:: Your assignment ::
Please count the lines in the entries below that include the word "this", and give only the number.

[Entries taken from a collection]
# # # # # # #

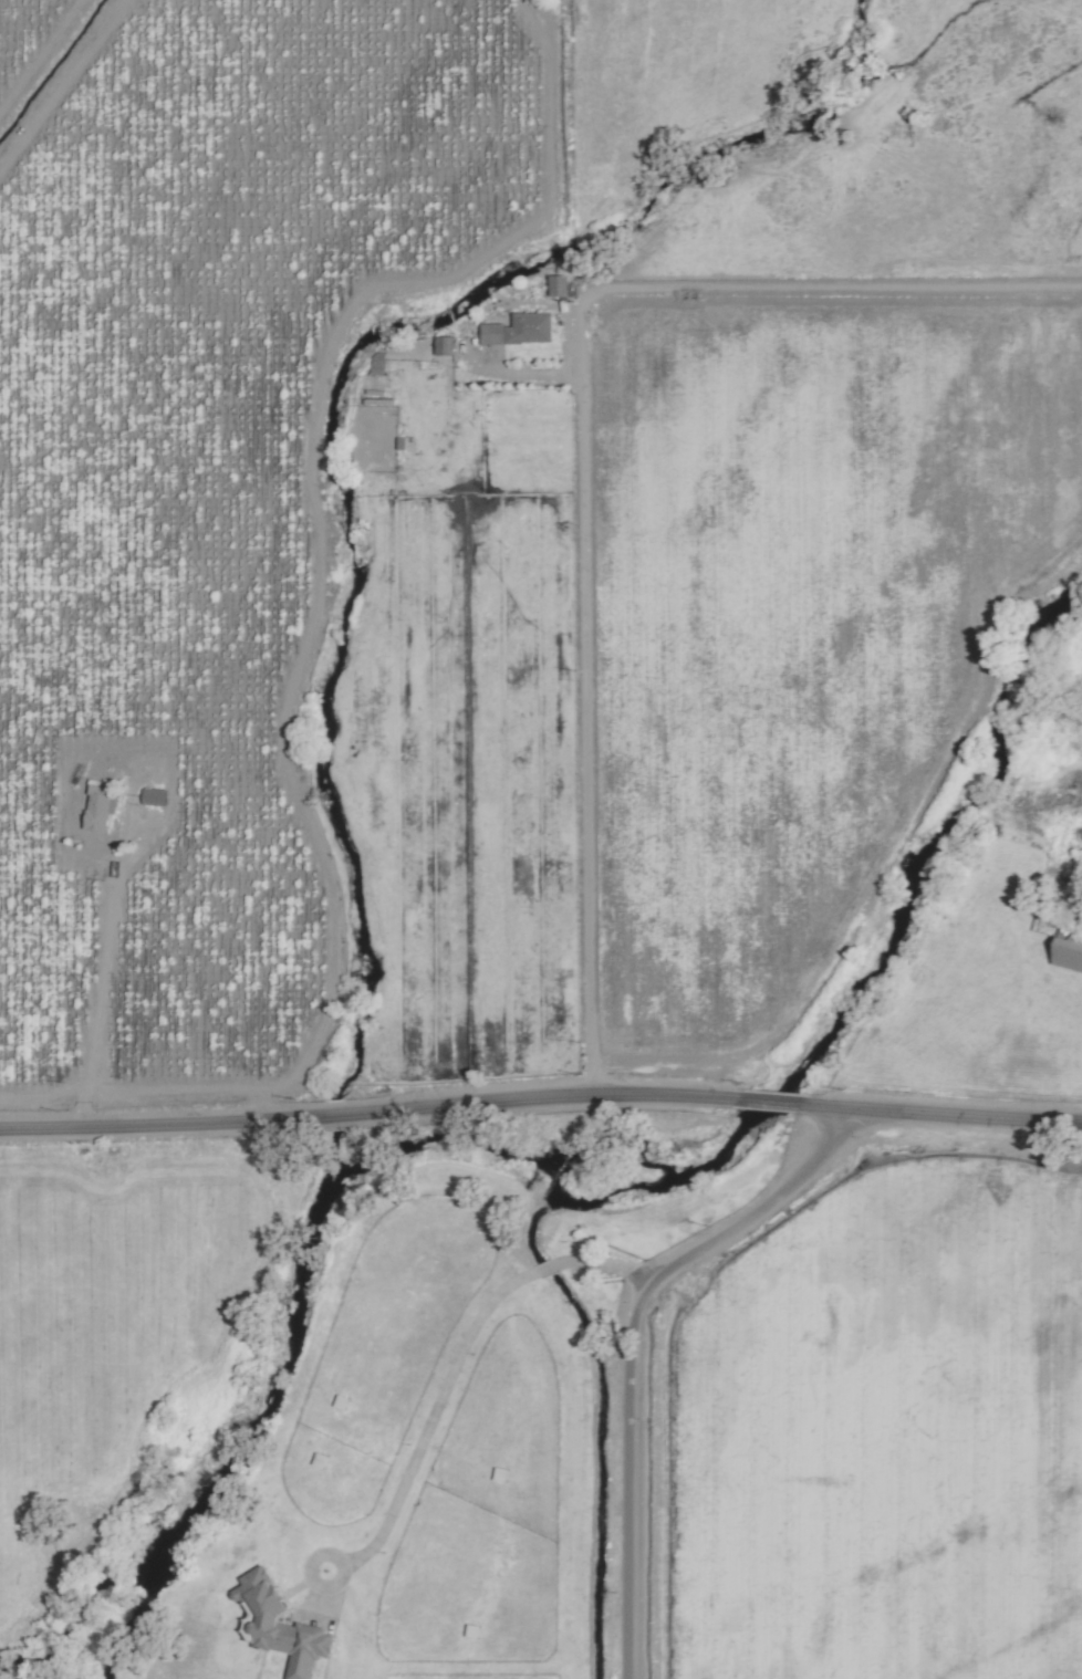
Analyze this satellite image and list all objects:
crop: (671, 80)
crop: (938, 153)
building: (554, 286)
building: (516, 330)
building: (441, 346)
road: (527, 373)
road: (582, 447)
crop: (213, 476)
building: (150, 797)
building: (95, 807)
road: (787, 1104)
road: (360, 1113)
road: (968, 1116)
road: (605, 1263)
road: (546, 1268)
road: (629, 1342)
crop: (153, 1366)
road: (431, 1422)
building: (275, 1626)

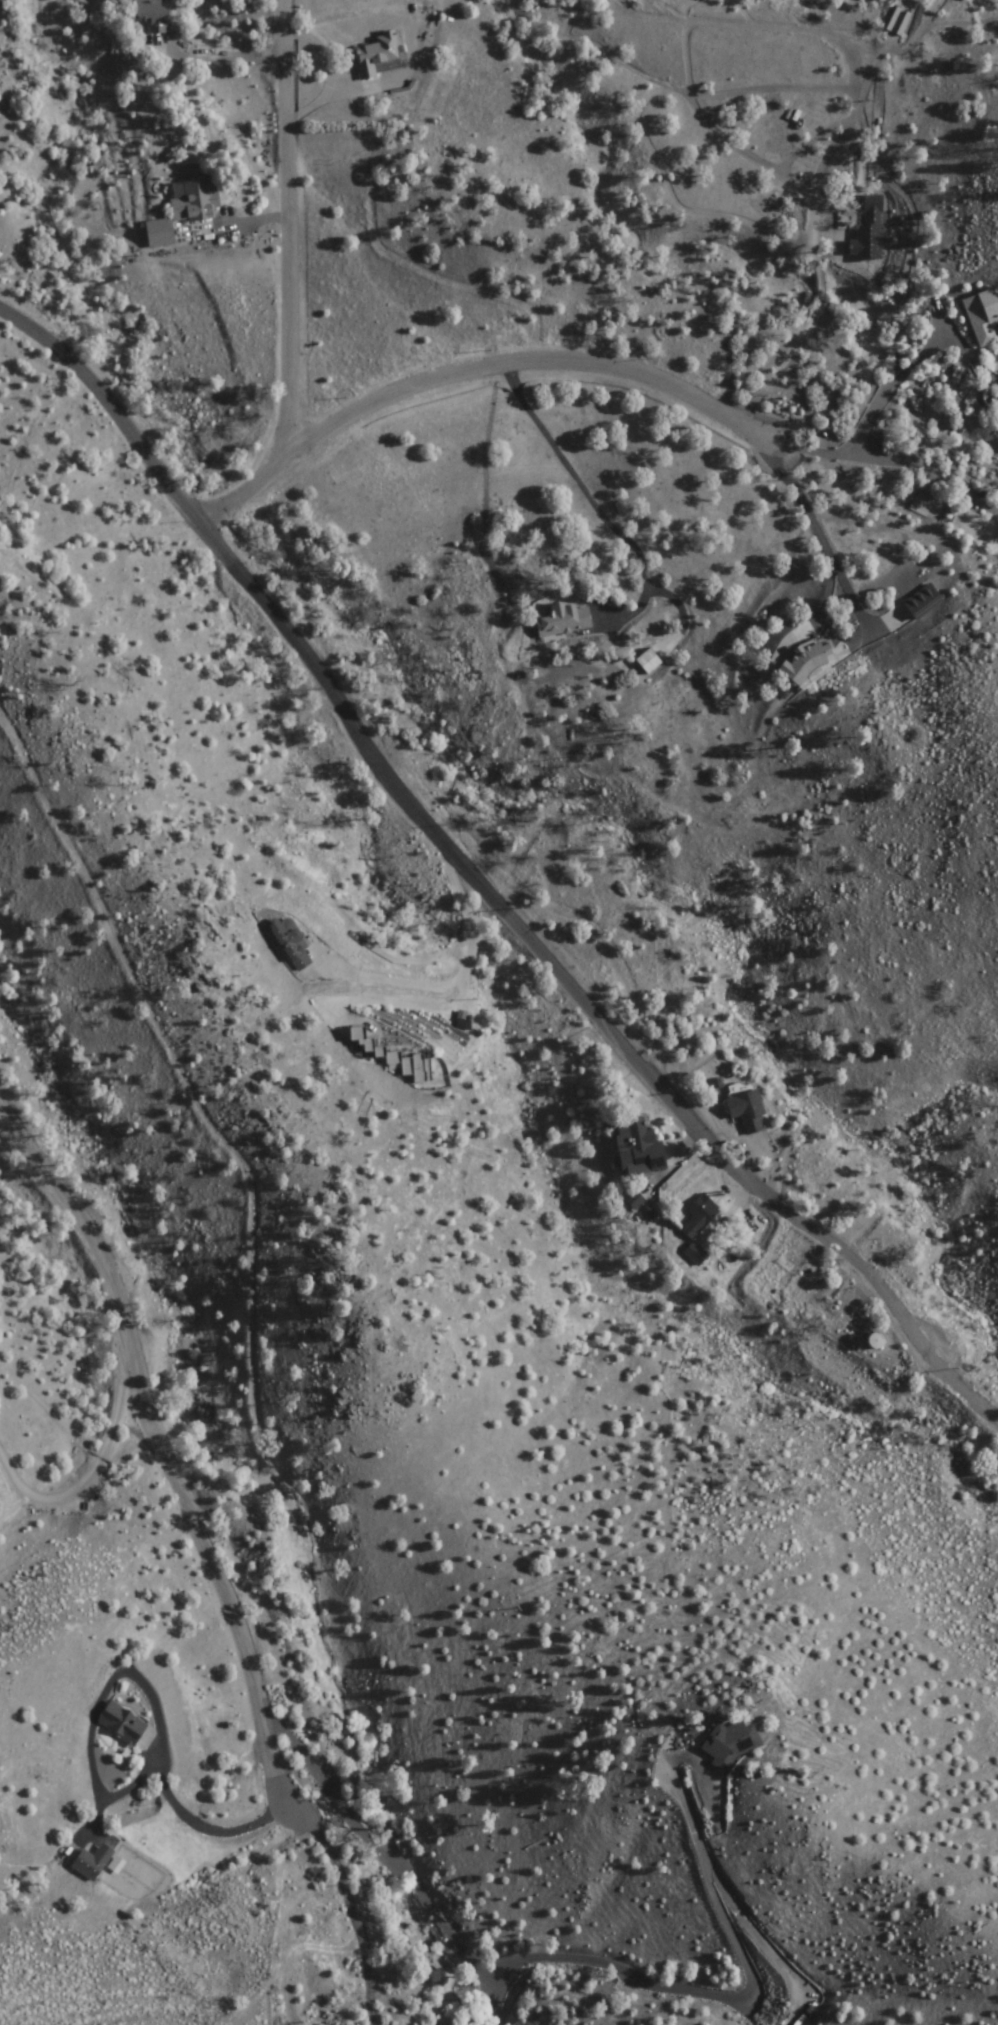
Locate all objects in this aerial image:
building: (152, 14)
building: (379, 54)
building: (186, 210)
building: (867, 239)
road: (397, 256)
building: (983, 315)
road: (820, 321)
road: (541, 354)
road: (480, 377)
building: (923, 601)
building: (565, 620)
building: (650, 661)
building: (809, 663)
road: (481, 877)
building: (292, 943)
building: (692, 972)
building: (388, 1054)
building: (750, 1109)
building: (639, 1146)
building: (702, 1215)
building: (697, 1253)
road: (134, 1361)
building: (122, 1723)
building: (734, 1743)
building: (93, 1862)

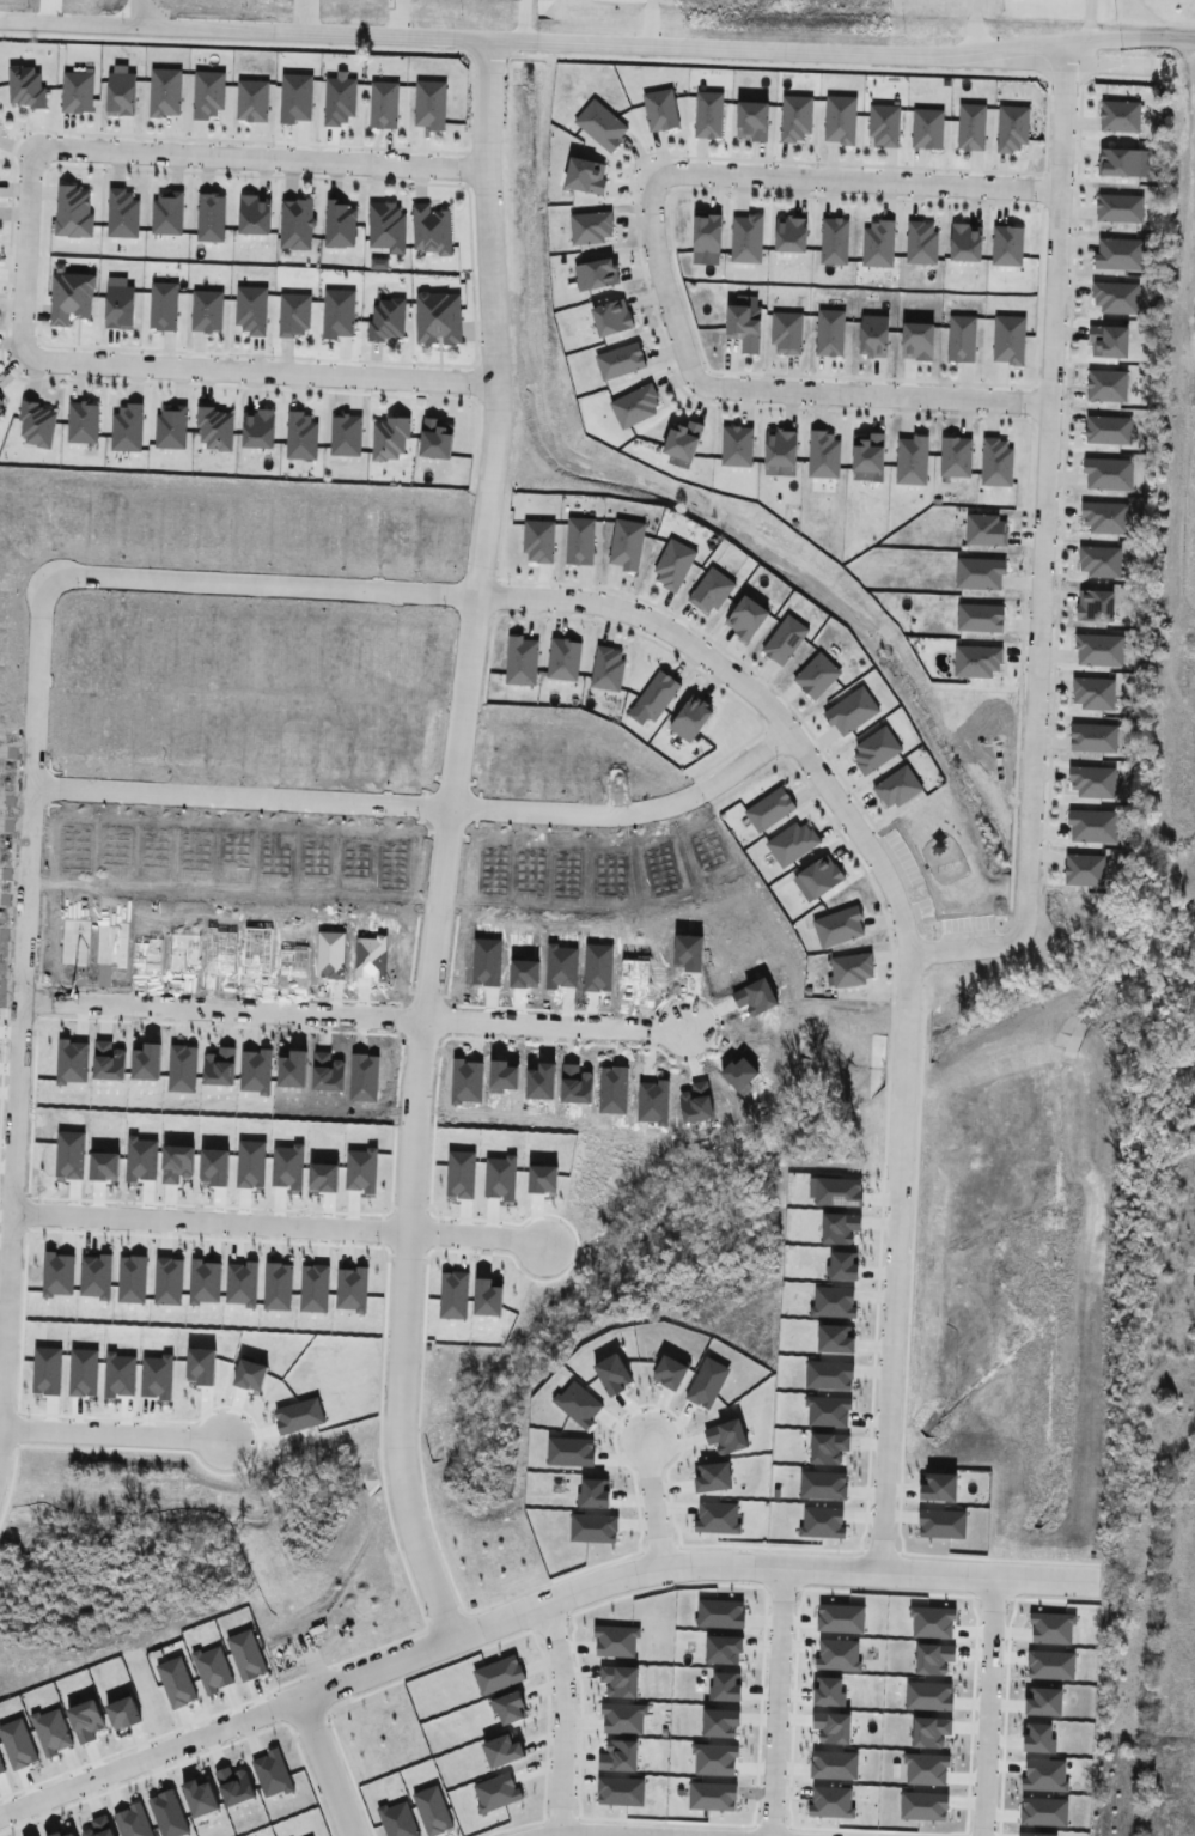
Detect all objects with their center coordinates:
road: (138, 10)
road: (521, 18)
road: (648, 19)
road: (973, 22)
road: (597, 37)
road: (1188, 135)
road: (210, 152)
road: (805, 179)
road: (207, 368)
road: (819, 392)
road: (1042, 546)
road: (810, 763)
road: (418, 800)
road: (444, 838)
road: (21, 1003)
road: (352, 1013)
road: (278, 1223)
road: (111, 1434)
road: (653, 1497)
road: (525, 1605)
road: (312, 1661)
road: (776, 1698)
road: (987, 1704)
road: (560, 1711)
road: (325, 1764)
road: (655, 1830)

# # # # # # #

:: Exercise solution ::
2